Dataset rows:
********************

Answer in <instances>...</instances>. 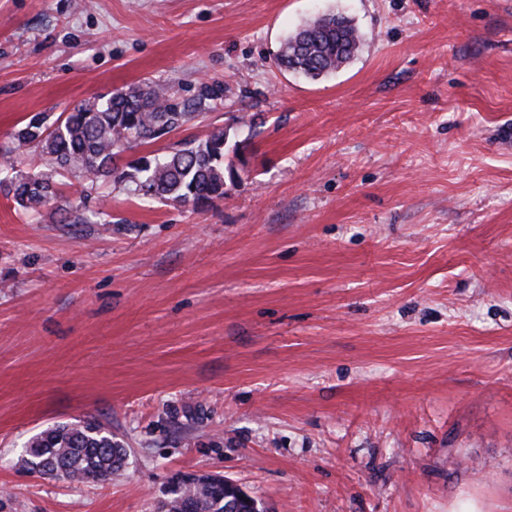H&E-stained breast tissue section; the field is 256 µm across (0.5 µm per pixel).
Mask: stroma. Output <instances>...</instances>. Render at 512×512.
<instances>
[{
  "label": "stroma",
  "mask_w": 512,
  "mask_h": 512,
  "mask_svg": "<svg viewBox=\"0 0 512 512\" xmlns=\"http://www.w3.org/2000/svg\"><path fill=\"white\" fill-rule=\"evenodd\" d=\"M335 12L336 74L280 71ZM222 105L223 201L102 184L107 224L0 196V512H157L178 473L265 512H512V0H0V146L31 115L149 83ZM93 420L129 456L76 483L20 463ZM363 38L349 19L324 14L287 35L274 60L280 70L318 80L344 68L357 54ZM58 214L59 219L54 217ZM53 215V218L56 219V222H59L60 224H101L98 222L100 219L98 216L99 213L82 212L79 206H71L67 209L57 207Z\"/></svg>",
  "instance_id": "1"
}]
</instances>
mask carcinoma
<instances>
[{
	"instance_id": "carcinoma-1",
	"label": "carcinoma",
	"mask_w": 512,
	"mask_h": 512,
	"mask_svg": "<svg viewBox=\"0 0 512 512\" xmlns=\"http://www.w3.org/2000/svg\"><path fill=\"white\" fill-rule=\"evenodd\" d=\"M363 34L349 19L324 14L305 22L281 42L274 60L279 69L318 80L344 68L357 54ZM222 82H202L196 104L223 100ZM195 117L175 100L148 85L115 89L76 104L56 119L37 113L10 135L0 149V192L34 216L60 197L66 176L89 184L113 182L159 203L205 208L224 199V157L239 154L242 144L230 142L225 130L205 140H184L123 165L126 150L150 143ZM32 154L40 170L20 174L17 160ZM59 212L61 224H96L99 216L77 206ZM127 450L112 433L95 422L58 425L33 435L22 465L40 475L62 476L73 482H107L120 475ZM224 482L219 478L184 485L168 497V512H224Z\"/></svg>"
}]
</instances>
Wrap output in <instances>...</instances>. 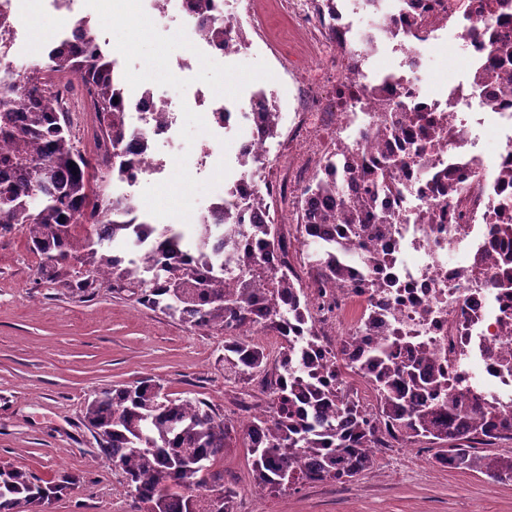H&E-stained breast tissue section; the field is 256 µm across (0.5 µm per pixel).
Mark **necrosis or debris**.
Returning a JSON list of instances; mask_svg holds the SVG:
<instances>
[{
	"instance_id": "4bbe7bcc",
	"label": "necrosis or debris",
	"mask_w": 512,
	"mask_h": 512,
	"mask_svg": "<svg viewBox=\"0 0 512 512\" xmlns=\"http://www.w3.org/2000/svg\"><path fill=\"white\" fill-rule=\"evenodd\" d=\"M147 10L175 14L197 61L219 62L246 50L236 33L224 42L202 39L191 0H142ZM212 13L248 27L293 81L289 100L268 87L228 104L208 89L186 91L159 105L151 87L137 96L138 129L151 143L173 142L192 109L206 107L210 132L193 158L196 173L224 161L254 165L225 179L219 201L238 214L239 234L224 245L230 282L243 272L237 252L253 247L251 226L270 223L268 212L242 211L256 194L272 196L279 217L307 224L324 200L309 192L316 179L336 180L335 208L357 194L366 169L396 155L395 189L370 211L395 216L385 235L369 229L367 247L385 260L388 283L351 270L335 288L302 287L310 321L280 320L279 336L314 328L324 350L348 342L363 355L383 338L403 342L394 359L421 356L446 383L470 387L512 415V288L493 287L512 239L498 233L501 204L512 198V0H213ZM453 43L468 64L465 78L430 88L429 60L438 43ZM387 44L397 68L377 70ZM276 113L285 135L272 141L259 113ZM498 146L484 151L487 131ZM336 168H329V161ZM175 155L150 152L140 172L117 179L118 197L132 199L144 177L182 167Z\"/></svg>"
}]
</instances>
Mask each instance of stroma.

********************

Exercise: Take every line from the one containing "Mark **necrosis or debris**." to the end of the listing and output it exactly, with nothing else.

Exercise solution:
Mark **necrosis or debris**.
Returning a JSON list of instances; mask_svg holds the SVG:
<instances>
[{
	"instance_id": "4bbe7bcc",
	"label": "necrosis or debris",
	"mask_w": 512,
	"mask_h": 512,
	"mask_svg": "<svg viewBox=\"0 0 512 512\" xmlns=\"http://www.w3.org/2000/svg\"><path fill=\"white\" fill-rule=\"evenodd\" d=\"M147 10L175 14L197 61L219 62L246 50L236 33L224 42L202 39L191 0H142ZM212 13L248 27L293 81L289 100L268 87L228 104L208 89L186 91L159 105L151 87L137 96L138 129L151 143L173 142L192 109L206 107L210 132L193 158L196 173L224 161L254 165L225 179L219 201L238 214L239 234L224 245L230 282L243 272L237 252L253 247L251 226L270 223L268 212L242 211L256 194L272 196L279 217L307 224L324 200L309 192L316 179L336 180L335 208L357 194L366 169L396 155L395 189L370 211L395 216L385 235L369 229L367 247L385 260L388 283L351 270L335 288L302 287L310 321L280 320L279 336L314 328L324 350L348 342L363 355L383 338L403 342L394 359L421 356L446 383L470 387L512 415V288L493 287L512 239L498 233L501 204L512 198V0H213ZM453 43L468 64L465 78L430 88L429 60L438 43ZM387 44L397 68L377 70ZM276 113L285 135L272 141L259 113ZM498 146L484 151L487 131ZM336 168H329V161ZM175 155L150 152L140 172L117 179L118 197L132 199L144 177L182 167Z\"/></svg>"
}]
</instances>
Mask each instance of stroma.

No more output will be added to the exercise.